How to complete this task: A word-for-word copy of the entries is needed, and it should contain no images.

[Object tracking records]

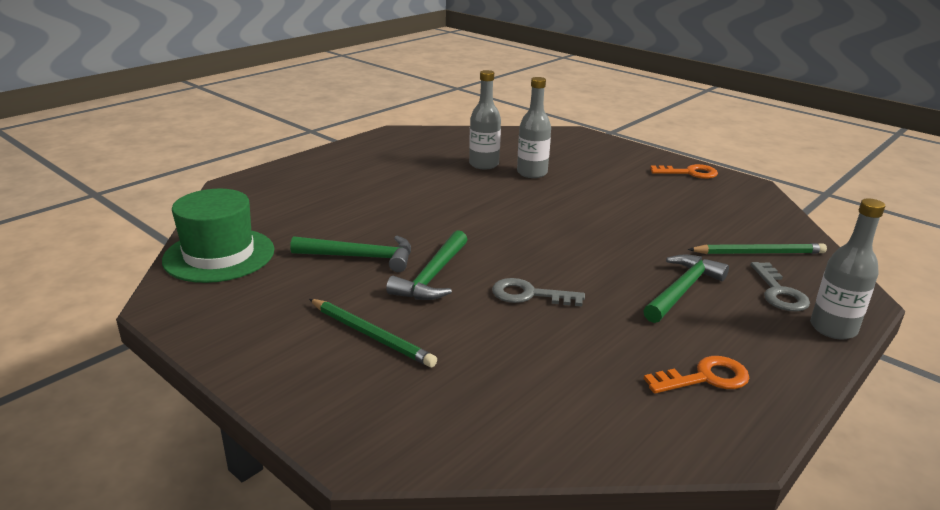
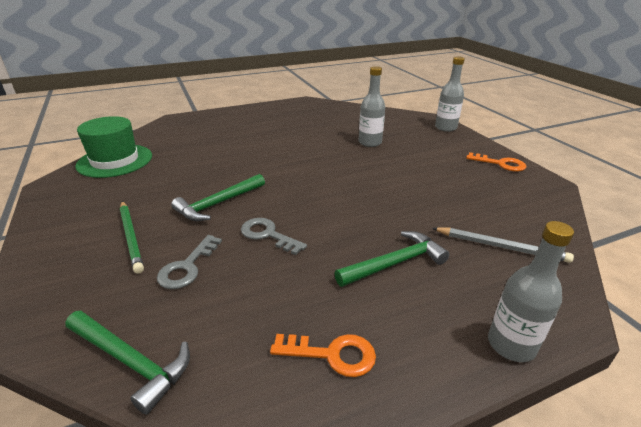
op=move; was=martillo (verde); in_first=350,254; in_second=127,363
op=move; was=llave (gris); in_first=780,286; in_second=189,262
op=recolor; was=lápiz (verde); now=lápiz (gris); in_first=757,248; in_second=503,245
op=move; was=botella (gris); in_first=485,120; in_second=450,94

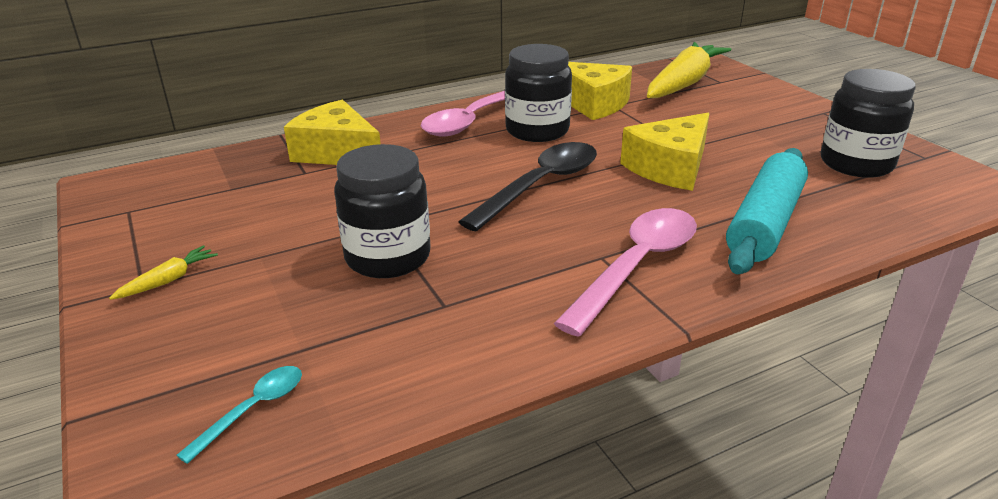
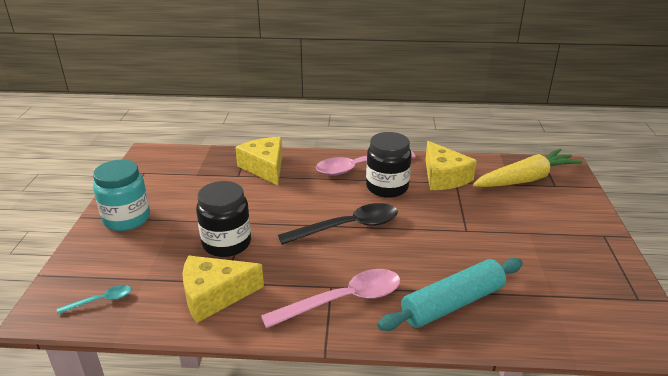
op=replace; was=zanahoria (amarillo); now=tarro (turquesa); in_first=163,272; in_second=121,195
op=move; was=queso (amarillo); in_first=665,152; in_second=223,289
op=delete; was=tarro (negro); in_first=868,123

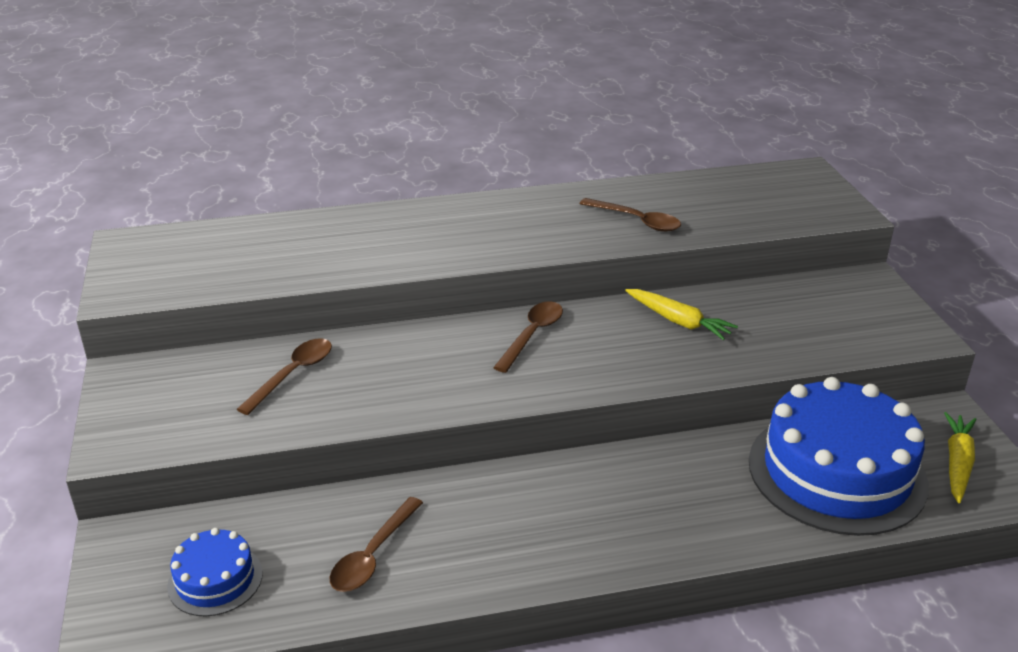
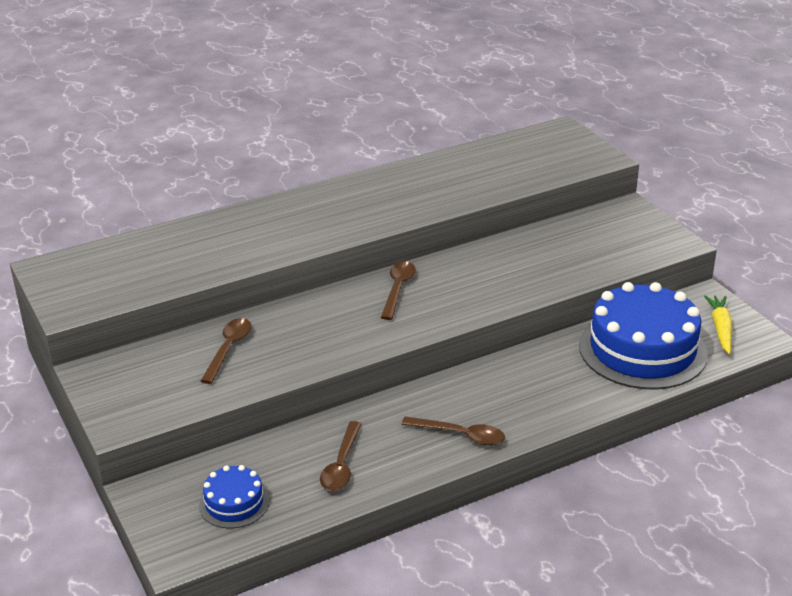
op=move; was=cuchara (marrón); in_first=630,215; in_second=453,430
op=delete; was=zanahoria (amarillo); in_first=681,314

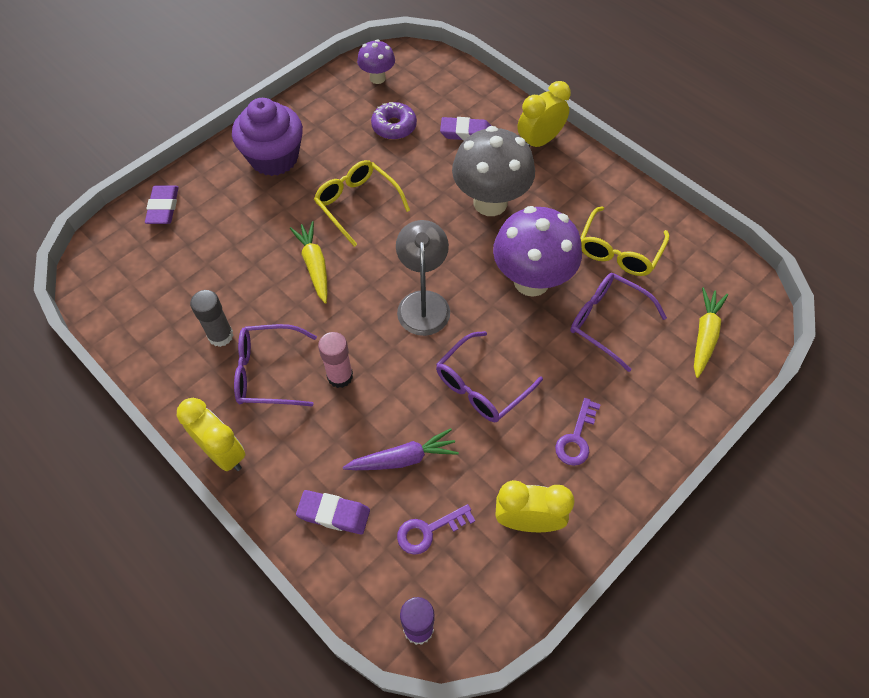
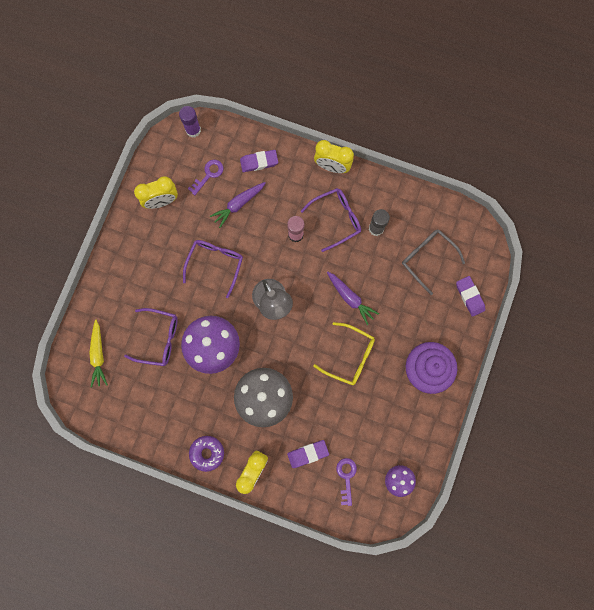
op=move; was=rosquilla (morado); in_first=394,121; in_second=206,454
op=recolor; was=zanahoria (amarillo); now=zanahoria (morado); in_first=309,262; in_second=353,298
op=move; was=llave (morado); in_first=578,432; in_second=346,482
op=insert; now=gafas (gris); in_second=433,262
op=delete; was=gafas (amarillo); in_first=624,241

Problem solution:
op=move; was=martillo (verde); in_first=350,254; in_second=127,363
op=move; was=llave (gris); in_first=780,286; in_second=189,262
op=recolor; was=lápiz (verde); now=lápiz (gris); in_first=757,248; in_second=503,245
op=move; was=botella (gris); in_first=485,120; in_second=450,94

op=replace; was=zanahoria (amarillo); now=tarro (turquesa); in_first=163,272; in_second=121,195
op=move; was=queso (amarillo); in_first=665,152; in_second=223,289
op=delete; was=tarro (negro); in_first=868,123

op=move; was=cuchara (marrón); in_first=630,215; in_second=453,430
op=delete; was=zanahoria (amarillo); in_first=681,314

op=move; was=rosquilla (morado); in_first=394,121; in_second=206,454
op=recolor; was=zanahoria (amarillo); now=zanahoria (morado); in_first=309,262; in_second=353,298
op=move; was=llave (morado); in_first=578,432; in_second=346,482
op=insert; now=gafas (gris); in_second=433,262
op=delete; was=gafas (amarillo); in_first=624,241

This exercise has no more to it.